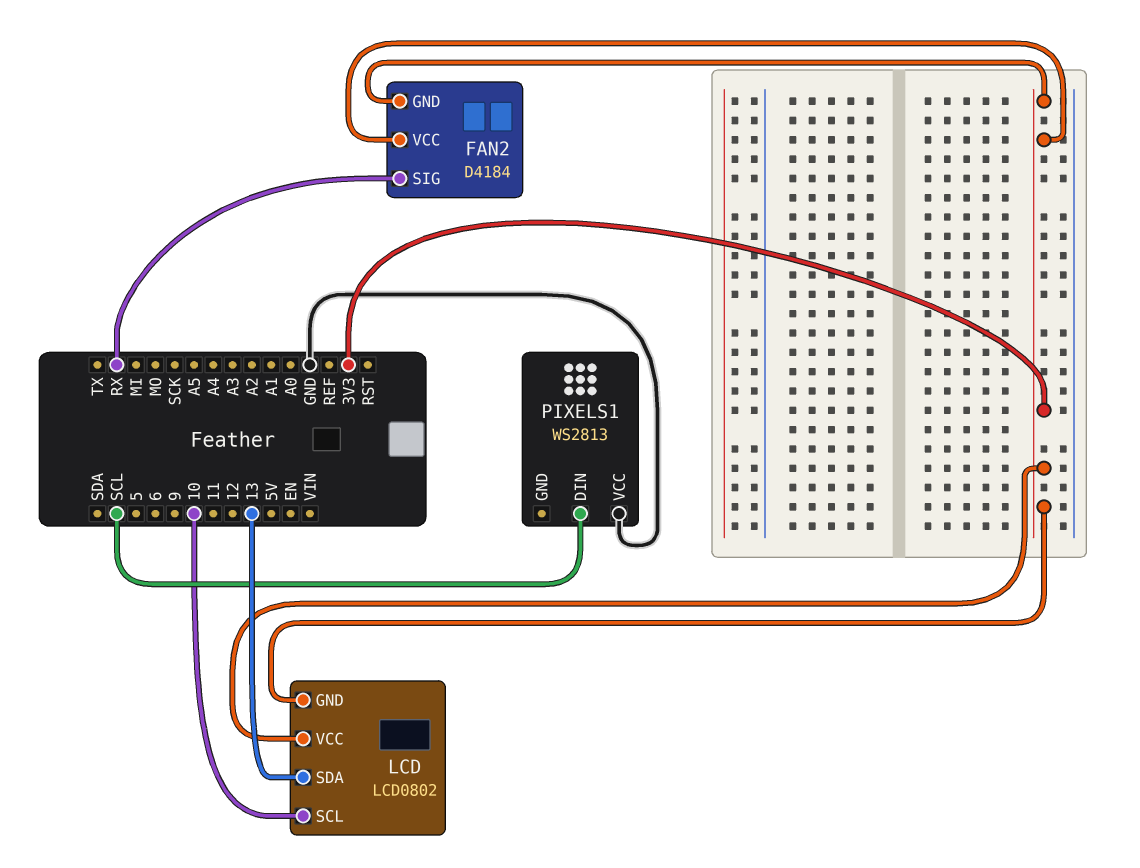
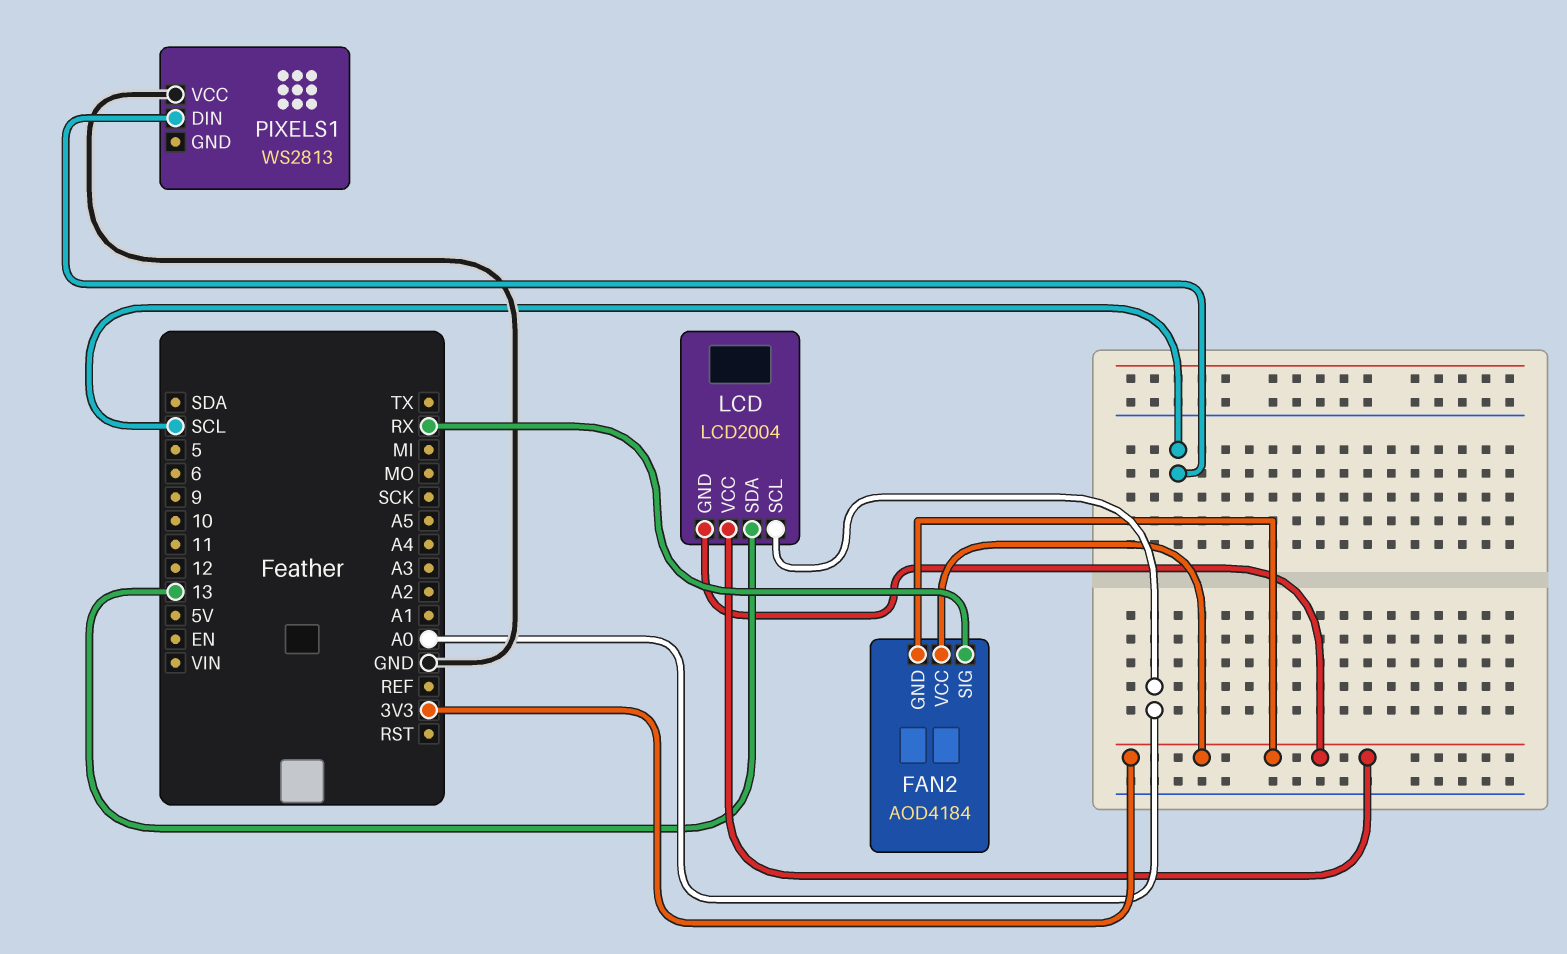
FAN2: D4184 -> AOD4184
LCD: LCD0802 -> LCD2004
LCD pin SCL: 10 -> A0

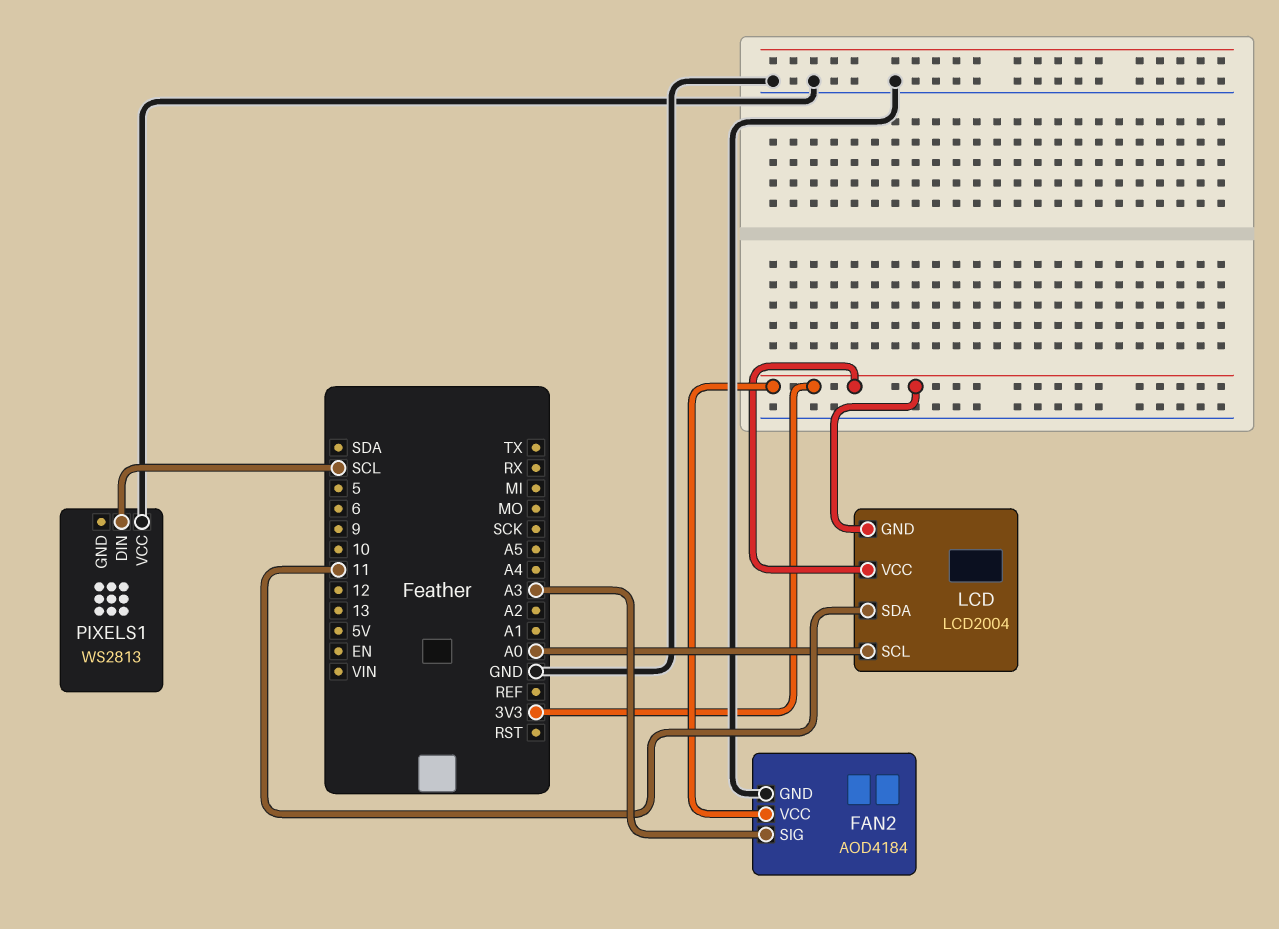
FAN2 pin GND: 3V3 -> GND
FAN2 pin SIG: RX -> A3
LCD pin SDA: 13 -> 11

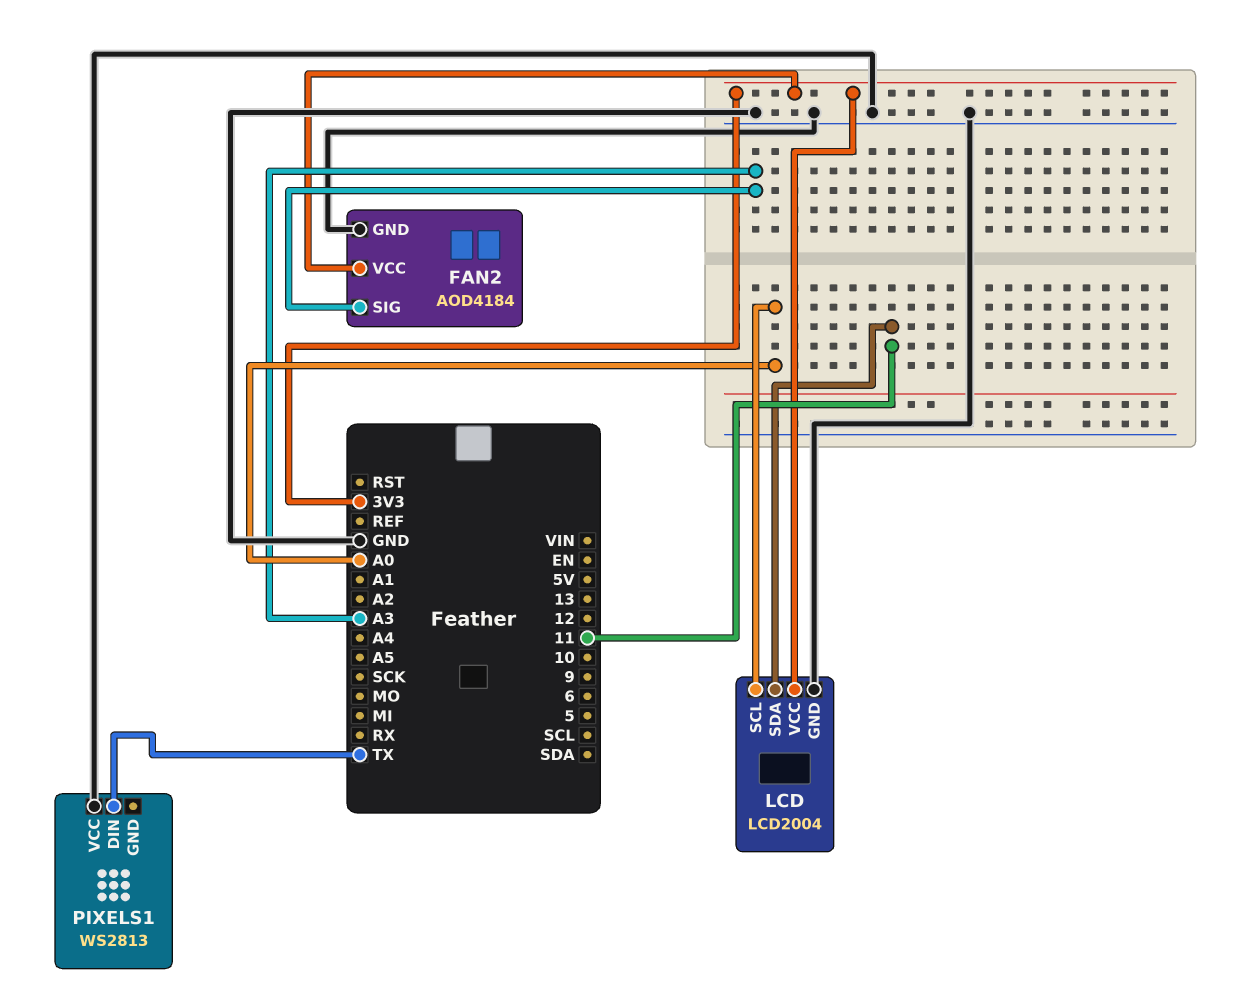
LCD pin GND: 3V3 -> GND
PIXELS1 pin DIN: SCL -> TX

——————

- _Exercise directions_: What you give back must be the data above, reproduced exactly and free of pictures.

- _Exercise answer_:
FAN2: D4184 -> AOD4184
LCD: LCD0802 -> LCD2004
LCD pin SCL: 10 -> A0

FAN2 pin GND: 3V3 -> GND
FAN2 pin SIG: RX -> A3
LCD pin SDA: 13 -> 11

LCD pin GND: 3V3 -> GND
PIXELS1 pin DIN: SCL -> TX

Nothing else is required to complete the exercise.